__What is needed__:
If a line in the data holds the string "degrees", list it.
=== Working data ===
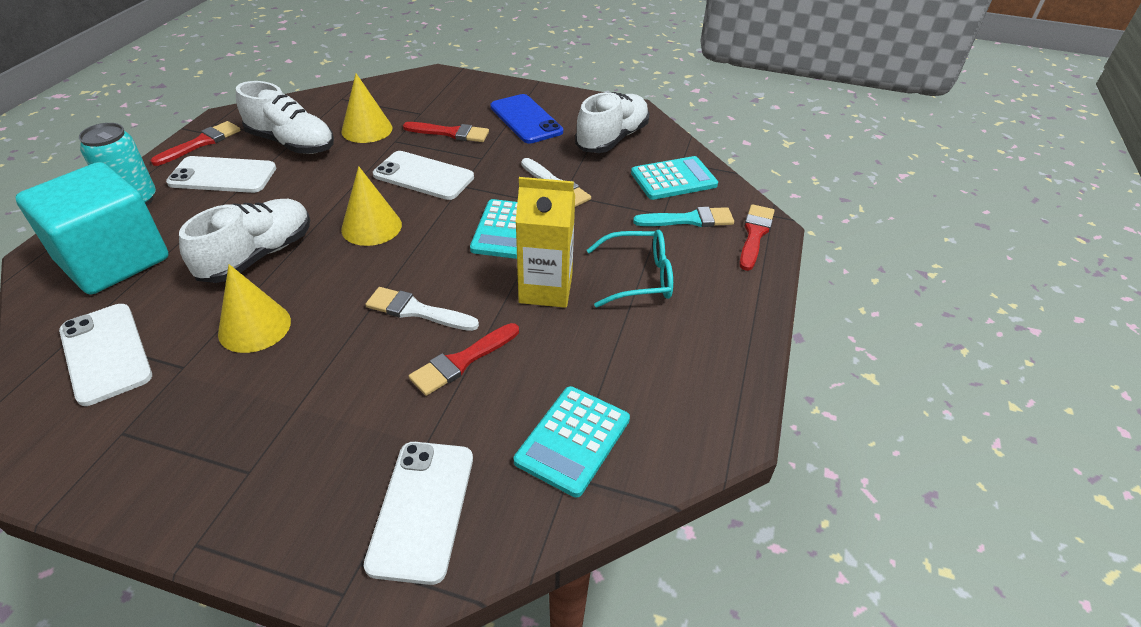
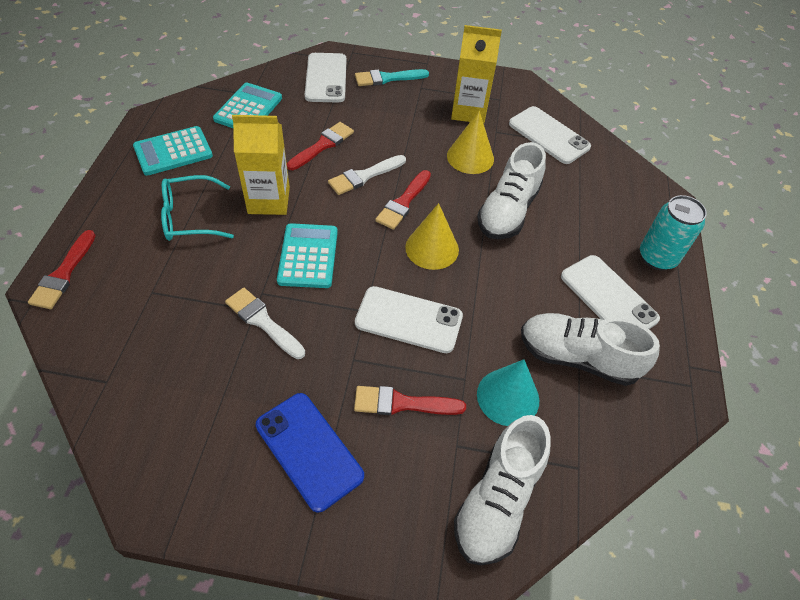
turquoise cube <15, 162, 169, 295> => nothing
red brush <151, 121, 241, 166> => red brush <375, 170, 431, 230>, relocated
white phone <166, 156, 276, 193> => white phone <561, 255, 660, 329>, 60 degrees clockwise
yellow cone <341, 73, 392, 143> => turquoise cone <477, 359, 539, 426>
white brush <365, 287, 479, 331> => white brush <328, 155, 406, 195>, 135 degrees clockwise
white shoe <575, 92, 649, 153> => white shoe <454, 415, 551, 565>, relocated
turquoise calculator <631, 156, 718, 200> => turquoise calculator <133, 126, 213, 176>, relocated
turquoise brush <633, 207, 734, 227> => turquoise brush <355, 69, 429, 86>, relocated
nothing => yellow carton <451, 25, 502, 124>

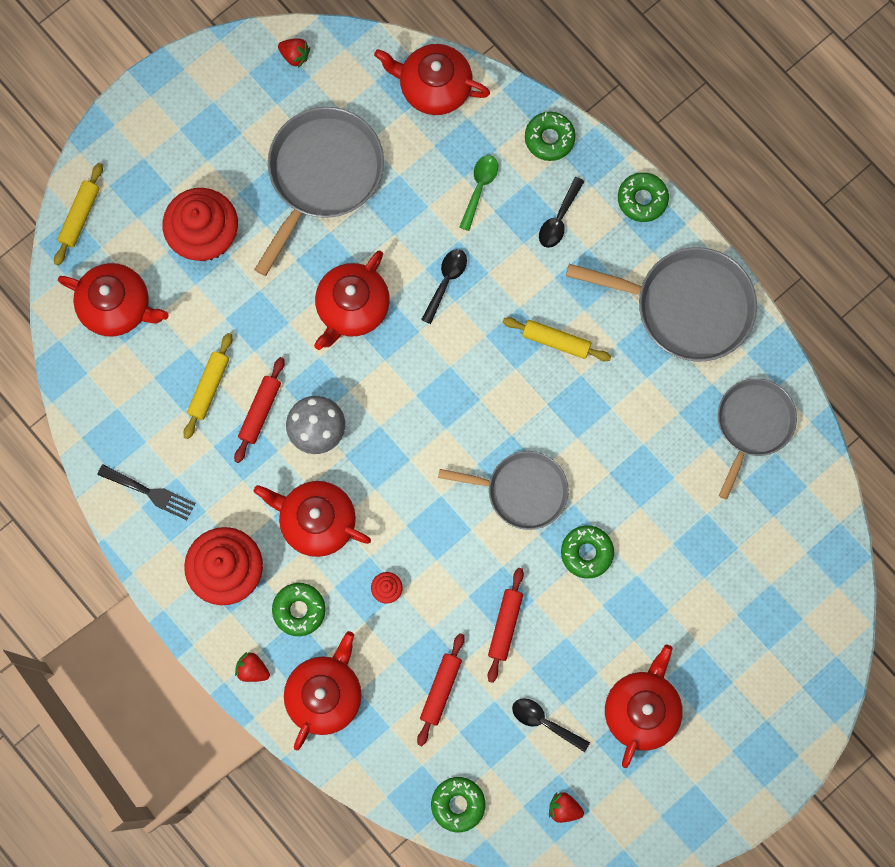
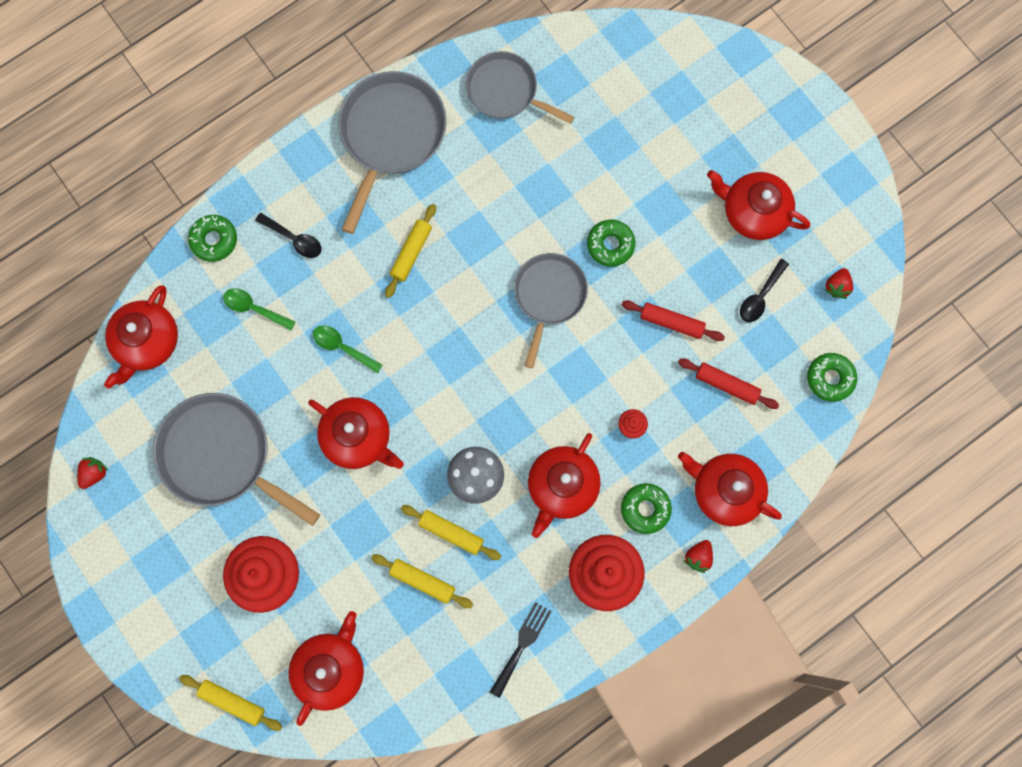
red rolling pin <234, 357, 285, 463> => yellow rolling pin <401, 505, 501, 560>
black spoon <421, 249, 467, 324> => green spoon <313, 325, 383, 374>
green donut <618, 172, 669, 222> => nothing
===
__Task result__:
white phone <166, 156, 276, 193> => white phone <561, 255, 660, 329>, 60 degrees clockwise
white brush <365, 287, 479, 331> => white brush <328, 155, 406, 195>, 135 degrees clockwise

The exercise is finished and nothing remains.